(Dataset rows)

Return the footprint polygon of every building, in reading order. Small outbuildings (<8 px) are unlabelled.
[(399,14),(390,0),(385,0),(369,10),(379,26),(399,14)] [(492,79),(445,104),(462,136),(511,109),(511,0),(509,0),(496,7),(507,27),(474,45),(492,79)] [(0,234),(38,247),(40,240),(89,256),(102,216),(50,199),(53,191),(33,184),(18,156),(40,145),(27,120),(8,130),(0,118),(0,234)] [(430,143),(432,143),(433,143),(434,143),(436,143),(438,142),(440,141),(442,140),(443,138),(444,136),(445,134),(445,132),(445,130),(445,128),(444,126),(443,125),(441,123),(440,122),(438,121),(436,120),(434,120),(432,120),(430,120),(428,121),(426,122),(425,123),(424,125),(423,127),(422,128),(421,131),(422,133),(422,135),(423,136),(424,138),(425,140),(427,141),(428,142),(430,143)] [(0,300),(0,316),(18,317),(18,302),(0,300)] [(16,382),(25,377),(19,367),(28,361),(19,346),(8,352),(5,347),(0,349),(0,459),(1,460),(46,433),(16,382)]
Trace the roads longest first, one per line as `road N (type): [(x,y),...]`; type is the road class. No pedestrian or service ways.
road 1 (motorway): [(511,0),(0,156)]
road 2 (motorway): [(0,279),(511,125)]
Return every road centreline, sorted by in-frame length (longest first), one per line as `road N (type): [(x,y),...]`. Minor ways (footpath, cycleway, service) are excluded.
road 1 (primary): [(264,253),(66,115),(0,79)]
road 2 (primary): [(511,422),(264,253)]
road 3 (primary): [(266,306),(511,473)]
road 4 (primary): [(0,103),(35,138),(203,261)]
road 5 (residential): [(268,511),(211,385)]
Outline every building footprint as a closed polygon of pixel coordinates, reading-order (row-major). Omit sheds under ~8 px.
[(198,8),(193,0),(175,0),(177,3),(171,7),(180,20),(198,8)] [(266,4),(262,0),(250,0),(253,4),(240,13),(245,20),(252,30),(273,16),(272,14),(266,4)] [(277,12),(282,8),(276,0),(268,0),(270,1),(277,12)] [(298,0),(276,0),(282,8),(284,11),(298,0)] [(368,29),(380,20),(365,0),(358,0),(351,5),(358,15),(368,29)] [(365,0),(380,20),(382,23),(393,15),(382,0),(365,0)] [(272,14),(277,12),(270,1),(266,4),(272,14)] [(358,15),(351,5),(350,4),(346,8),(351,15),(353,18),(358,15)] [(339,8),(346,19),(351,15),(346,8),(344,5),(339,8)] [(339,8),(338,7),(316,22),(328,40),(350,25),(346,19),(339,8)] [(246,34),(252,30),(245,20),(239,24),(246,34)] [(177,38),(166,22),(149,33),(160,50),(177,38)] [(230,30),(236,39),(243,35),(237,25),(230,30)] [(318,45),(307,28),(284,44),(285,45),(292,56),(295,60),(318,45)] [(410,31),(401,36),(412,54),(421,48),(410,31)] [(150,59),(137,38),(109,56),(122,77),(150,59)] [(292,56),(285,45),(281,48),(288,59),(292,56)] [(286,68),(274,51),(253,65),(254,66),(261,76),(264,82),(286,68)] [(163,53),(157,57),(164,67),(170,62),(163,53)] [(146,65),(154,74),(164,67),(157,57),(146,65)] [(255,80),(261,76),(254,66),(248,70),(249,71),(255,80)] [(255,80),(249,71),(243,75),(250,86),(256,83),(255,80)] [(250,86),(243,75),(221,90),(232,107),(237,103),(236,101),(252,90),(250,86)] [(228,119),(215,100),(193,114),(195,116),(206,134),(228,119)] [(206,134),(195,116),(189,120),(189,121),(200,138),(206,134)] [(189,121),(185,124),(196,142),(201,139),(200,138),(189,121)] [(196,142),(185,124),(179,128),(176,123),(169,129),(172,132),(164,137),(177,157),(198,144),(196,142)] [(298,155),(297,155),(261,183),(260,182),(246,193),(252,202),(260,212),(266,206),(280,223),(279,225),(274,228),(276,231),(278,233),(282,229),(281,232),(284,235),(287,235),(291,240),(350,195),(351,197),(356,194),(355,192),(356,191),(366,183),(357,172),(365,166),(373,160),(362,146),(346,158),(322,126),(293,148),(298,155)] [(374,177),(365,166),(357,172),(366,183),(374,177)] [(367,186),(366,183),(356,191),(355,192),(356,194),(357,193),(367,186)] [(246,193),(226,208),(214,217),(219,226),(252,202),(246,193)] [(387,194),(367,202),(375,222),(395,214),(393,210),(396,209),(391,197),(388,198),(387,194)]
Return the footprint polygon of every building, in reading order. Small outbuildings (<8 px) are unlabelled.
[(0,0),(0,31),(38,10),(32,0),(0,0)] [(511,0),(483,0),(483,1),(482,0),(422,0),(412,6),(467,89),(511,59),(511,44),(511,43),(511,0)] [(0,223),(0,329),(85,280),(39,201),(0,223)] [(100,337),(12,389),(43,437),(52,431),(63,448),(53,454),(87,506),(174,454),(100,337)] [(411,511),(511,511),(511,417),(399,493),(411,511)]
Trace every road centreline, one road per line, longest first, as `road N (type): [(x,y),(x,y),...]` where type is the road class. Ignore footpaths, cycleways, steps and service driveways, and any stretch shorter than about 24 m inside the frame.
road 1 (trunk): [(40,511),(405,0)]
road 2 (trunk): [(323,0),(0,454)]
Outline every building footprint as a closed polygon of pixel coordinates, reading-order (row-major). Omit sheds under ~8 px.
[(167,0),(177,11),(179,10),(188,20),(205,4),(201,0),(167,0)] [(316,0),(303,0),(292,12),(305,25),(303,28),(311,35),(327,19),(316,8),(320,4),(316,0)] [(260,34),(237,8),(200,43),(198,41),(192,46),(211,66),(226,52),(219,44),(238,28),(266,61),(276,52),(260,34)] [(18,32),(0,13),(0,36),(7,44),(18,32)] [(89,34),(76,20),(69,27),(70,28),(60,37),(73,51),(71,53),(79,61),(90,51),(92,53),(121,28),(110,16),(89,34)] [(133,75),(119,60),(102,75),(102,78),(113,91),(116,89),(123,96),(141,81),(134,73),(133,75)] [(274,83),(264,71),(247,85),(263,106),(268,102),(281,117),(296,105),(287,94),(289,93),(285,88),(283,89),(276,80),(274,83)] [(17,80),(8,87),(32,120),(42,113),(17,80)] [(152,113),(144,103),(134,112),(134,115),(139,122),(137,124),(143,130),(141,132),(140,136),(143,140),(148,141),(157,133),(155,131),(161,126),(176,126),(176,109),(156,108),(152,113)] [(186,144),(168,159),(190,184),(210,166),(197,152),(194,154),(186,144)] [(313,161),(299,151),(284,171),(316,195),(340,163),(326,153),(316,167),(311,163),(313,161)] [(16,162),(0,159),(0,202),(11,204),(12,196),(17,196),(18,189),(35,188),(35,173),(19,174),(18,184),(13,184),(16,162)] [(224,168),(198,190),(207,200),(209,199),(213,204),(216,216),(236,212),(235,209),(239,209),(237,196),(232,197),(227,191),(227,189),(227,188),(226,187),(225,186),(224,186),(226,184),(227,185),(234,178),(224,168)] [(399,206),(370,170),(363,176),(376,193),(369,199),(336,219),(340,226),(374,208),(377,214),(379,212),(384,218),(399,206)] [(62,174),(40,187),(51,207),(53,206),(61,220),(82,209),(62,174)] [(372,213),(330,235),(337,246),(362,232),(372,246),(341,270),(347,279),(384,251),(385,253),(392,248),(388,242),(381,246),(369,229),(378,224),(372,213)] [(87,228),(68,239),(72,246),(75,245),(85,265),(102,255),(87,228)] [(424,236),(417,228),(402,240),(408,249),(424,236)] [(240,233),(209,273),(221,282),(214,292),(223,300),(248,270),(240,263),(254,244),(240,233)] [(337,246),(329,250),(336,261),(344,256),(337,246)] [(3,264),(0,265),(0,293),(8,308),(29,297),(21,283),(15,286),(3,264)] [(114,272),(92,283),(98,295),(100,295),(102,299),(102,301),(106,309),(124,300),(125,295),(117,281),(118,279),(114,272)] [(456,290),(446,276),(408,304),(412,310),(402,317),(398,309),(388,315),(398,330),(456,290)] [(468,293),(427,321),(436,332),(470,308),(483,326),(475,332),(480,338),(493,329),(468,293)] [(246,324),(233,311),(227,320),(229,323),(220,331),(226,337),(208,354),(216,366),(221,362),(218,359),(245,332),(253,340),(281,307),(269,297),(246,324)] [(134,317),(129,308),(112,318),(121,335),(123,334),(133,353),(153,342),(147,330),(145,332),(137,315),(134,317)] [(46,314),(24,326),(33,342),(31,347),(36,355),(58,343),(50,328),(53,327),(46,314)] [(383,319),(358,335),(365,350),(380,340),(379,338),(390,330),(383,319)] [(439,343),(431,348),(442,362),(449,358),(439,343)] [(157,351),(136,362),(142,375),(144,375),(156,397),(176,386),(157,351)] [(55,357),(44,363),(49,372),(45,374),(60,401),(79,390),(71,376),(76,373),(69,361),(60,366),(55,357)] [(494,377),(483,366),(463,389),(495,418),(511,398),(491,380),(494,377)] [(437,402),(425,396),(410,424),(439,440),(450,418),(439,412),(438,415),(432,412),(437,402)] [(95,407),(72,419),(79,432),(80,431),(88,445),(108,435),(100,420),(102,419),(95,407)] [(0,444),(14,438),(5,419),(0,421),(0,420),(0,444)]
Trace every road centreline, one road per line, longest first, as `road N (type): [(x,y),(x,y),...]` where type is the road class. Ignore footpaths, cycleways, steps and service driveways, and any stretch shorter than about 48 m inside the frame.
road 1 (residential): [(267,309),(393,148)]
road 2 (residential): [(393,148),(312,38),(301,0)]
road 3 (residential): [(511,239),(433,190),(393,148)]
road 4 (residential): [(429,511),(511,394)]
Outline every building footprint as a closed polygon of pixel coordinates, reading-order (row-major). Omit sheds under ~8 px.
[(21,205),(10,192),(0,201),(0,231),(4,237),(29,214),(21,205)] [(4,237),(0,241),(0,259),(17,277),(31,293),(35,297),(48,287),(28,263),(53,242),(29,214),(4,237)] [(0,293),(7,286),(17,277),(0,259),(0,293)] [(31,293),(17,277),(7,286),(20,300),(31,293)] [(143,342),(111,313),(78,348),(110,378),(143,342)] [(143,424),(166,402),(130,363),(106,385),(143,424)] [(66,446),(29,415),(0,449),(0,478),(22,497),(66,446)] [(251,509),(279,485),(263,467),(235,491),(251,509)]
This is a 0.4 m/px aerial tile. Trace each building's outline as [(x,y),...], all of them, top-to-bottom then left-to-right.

*Written request*. Replace "excluded" with "omitted" in the lines starting with the line containing "Return every road" and going on through the line containing "road 3 (primary): [(266,306),(511,473)]", leaving everything else as it is. Give back only those lines.

*Problem solution*.
Return every road centreline, sorted by in-frame length (longest first), one per line as `road N (type): [(x,y),...]`. Minor ways (footpath, cycleway, service) are omitted.
road 1 (primary): [(264,253),(66,115),(0,79)]
road 2 (primary): [(511,422),(264,253)]
road 3 (primary): [(266,306),(511,473)]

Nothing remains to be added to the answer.